# YOUR INSTRUCTIONS:
Pictures excluded, set down exactly the lines from the one containing "The brown cone" through the final line of the material, and only those.

# INPUT MATERIAL:
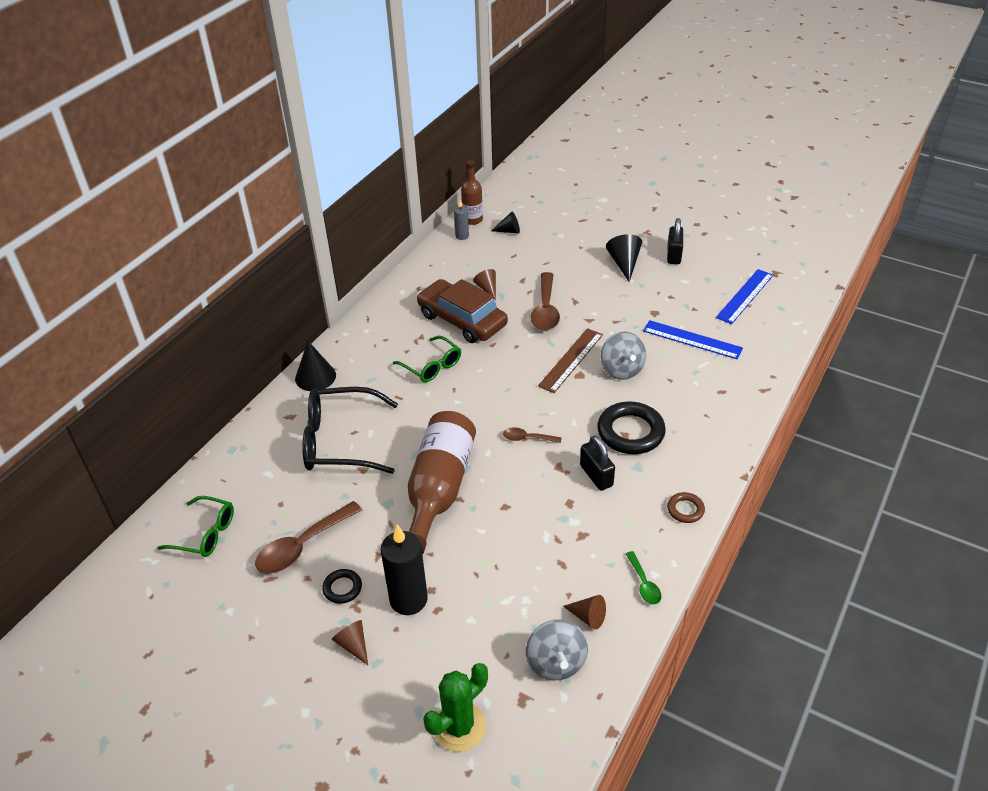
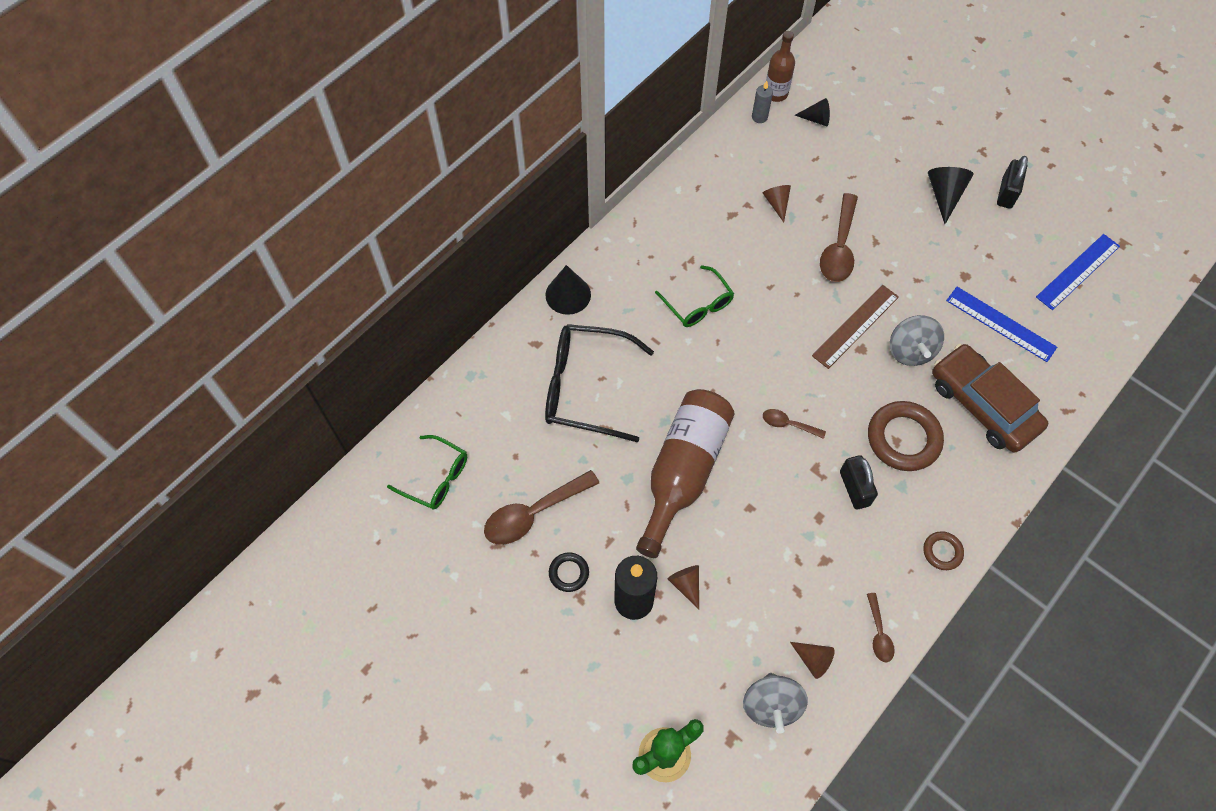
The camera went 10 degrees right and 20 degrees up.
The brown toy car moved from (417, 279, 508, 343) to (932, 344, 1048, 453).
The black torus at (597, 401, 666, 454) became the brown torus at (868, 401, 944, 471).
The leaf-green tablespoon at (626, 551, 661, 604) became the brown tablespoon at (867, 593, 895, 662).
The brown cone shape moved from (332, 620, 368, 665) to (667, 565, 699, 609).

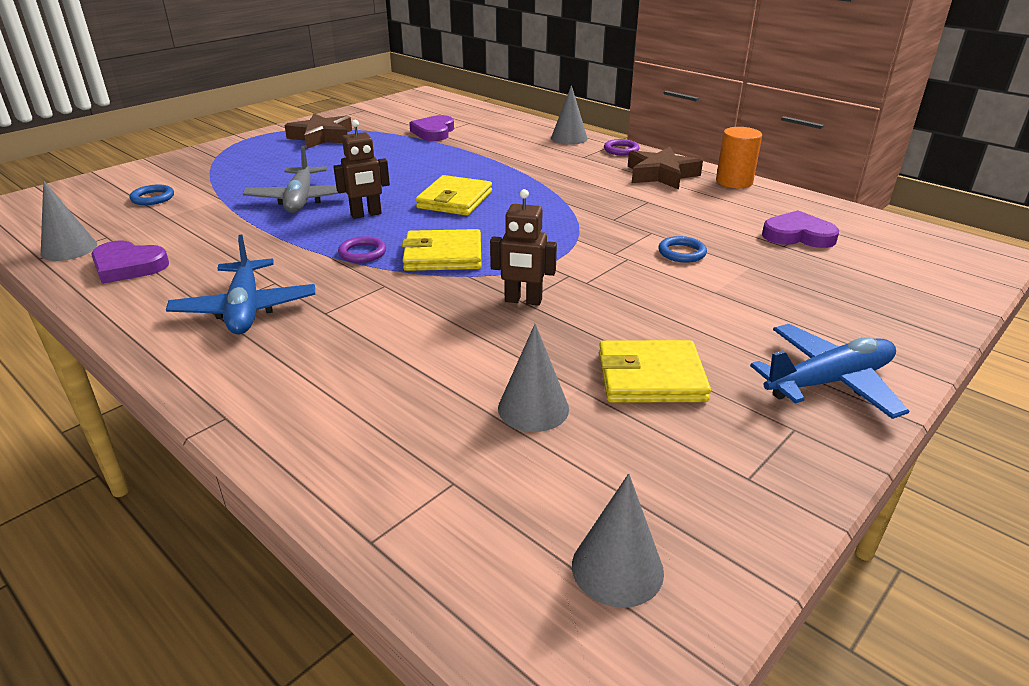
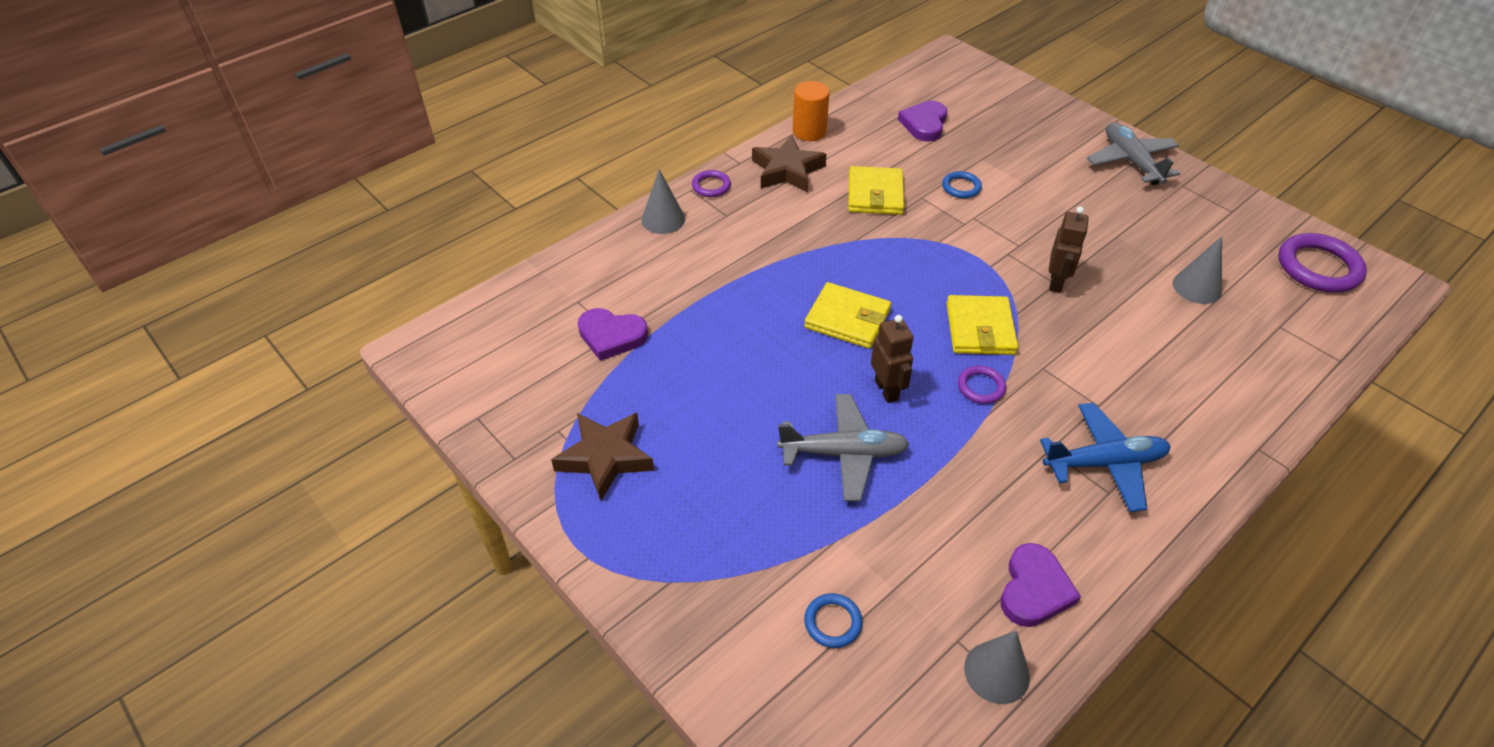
The camera went 85 degrees left and 15 degrees up.
The blue aeroplane at (750, 324, 909, 419) became the ash-grey aeroplane at (1087, 122, 1180, 185).
The bright yellow wallet moved from (599, 340, 711, 402) to (848, 166, 904, 215).
The ash-grey cone shape at (572, 474, 664, 608) was replaced by the purple torus at (1278, 233, 1367, 293).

# EXERCISE RESPONSE:
The brown cone shape moved from (332, 620, 368, 665) to (667, 565, 699, 609).

The camera went 85 degrees left and 15 degrees up.
The blue aeroplane at (750, 324, 909, 419) became the ash-grey aeroplane at (1087, 122, 1180, 185).
The bright yellow wallet moved from (599, 340, 711, 402) to (848, 166, 904, 215).
The ash-grey cone shape at (572, 474, 664, 608) was replaced by the purple torus at (1278, 233, 1367, 293).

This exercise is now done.